§ TASK INSTRUCTIONS
Reproduce each record exactly, but exclude every picture.

§ RECORDS FOR THE TASK
═══
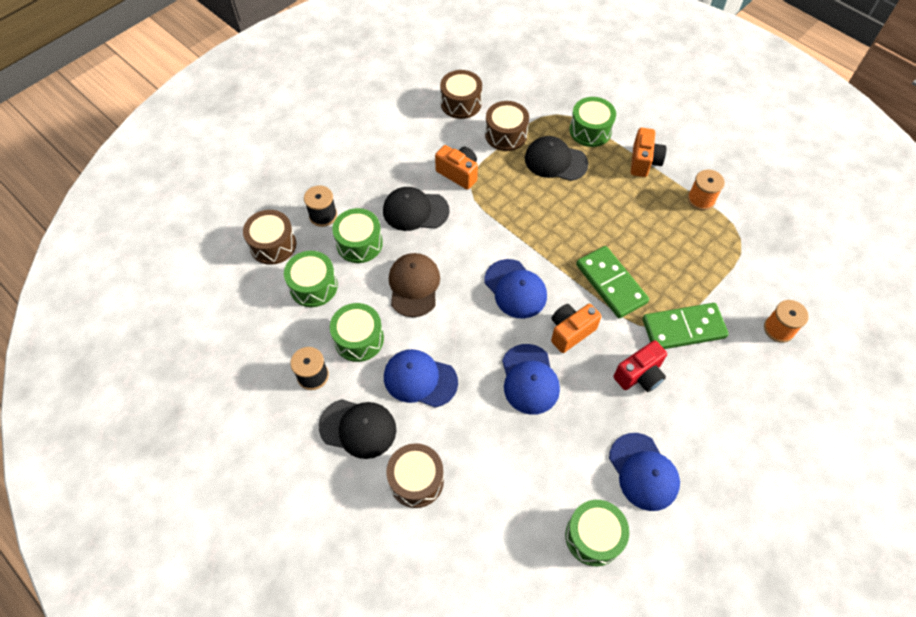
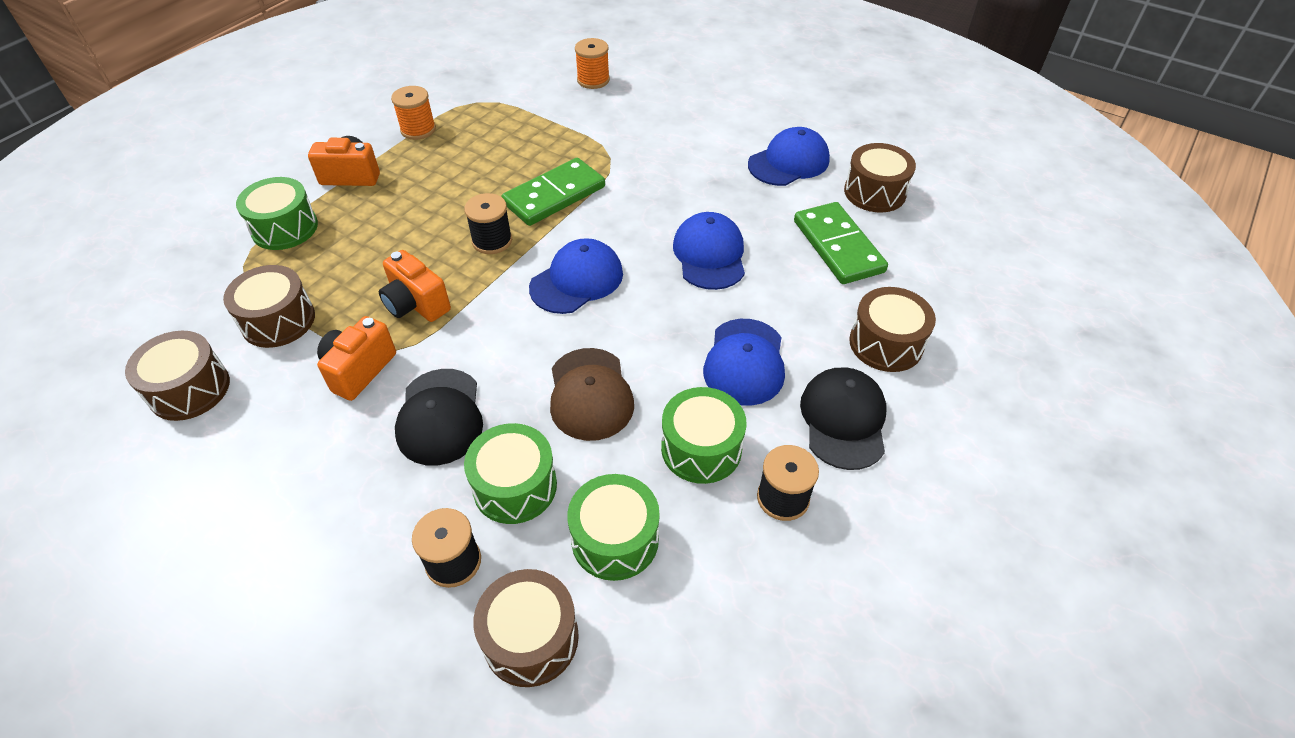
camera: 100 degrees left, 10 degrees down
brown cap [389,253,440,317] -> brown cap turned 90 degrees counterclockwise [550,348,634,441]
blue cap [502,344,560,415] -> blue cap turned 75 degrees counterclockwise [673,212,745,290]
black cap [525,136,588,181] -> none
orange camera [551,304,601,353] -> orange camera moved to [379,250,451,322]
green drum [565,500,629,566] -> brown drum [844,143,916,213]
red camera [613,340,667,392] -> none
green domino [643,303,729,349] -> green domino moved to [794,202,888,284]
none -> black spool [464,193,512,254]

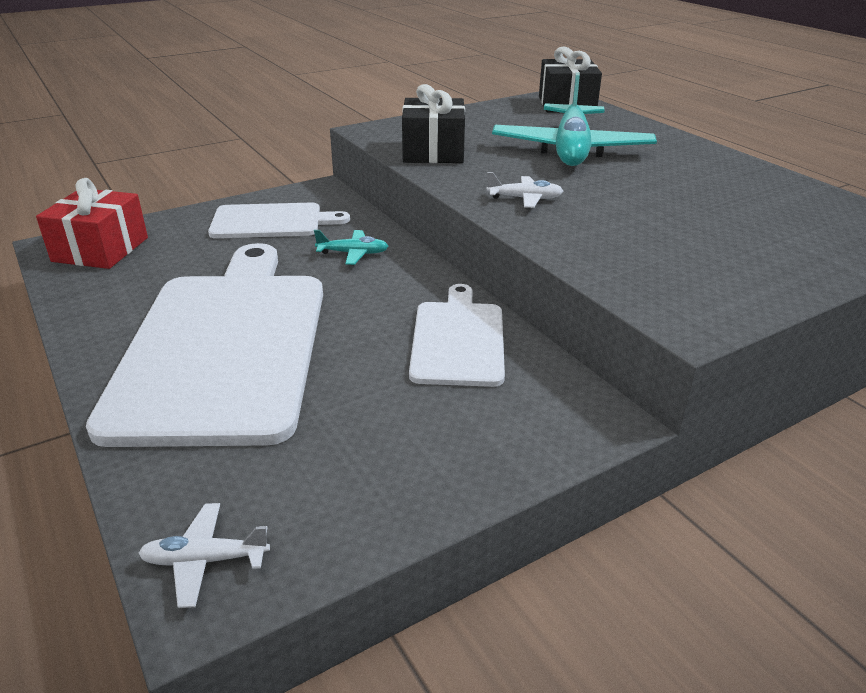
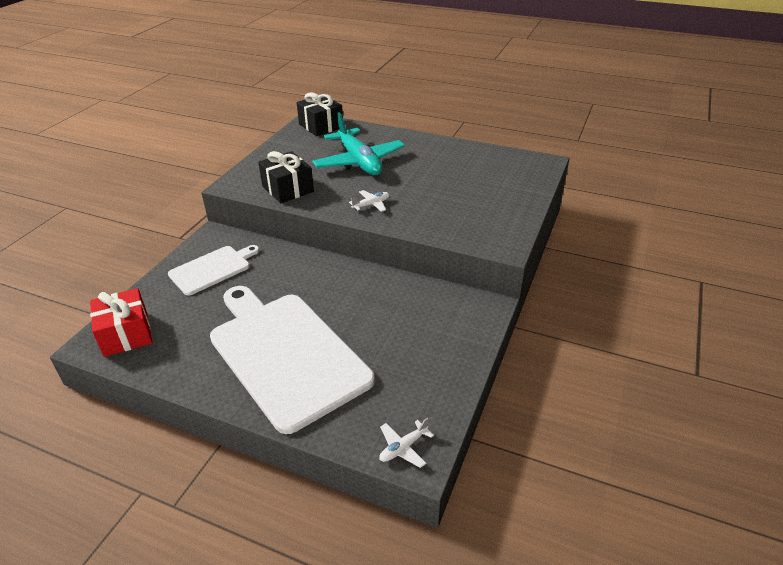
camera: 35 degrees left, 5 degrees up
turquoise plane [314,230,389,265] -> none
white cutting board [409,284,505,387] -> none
═══
§ OUTPUT FOR THIS EXERCISE
camera: 100 degrees left, 10 degrees down
brown cap [389,253,440,317] -> brown cap turned 90 degrees counterclockwise [550,348,634,441]
blue cap [502,344,560,415] -> blue cap turned 75 degrees counterclockwise [673,212,745,290]
black cap [525,136,588,181] -> none
orange camera [551,304,601,353] -> orange camera moved to [379,250,451,322]
green drum [565,500,629,566] -> brown drum [844,143,916,213]
red camera [613,340,667,392] -> none
green domino [643,303,729,349] -> green domino moved to [794,202,888,284]
none -> black spool [464,193,512,254]

camera: 35 degrees left, 5 degrees up
turquoise plane [314,230,389,265] -> none
white cutting board [409,284,505,387] -> none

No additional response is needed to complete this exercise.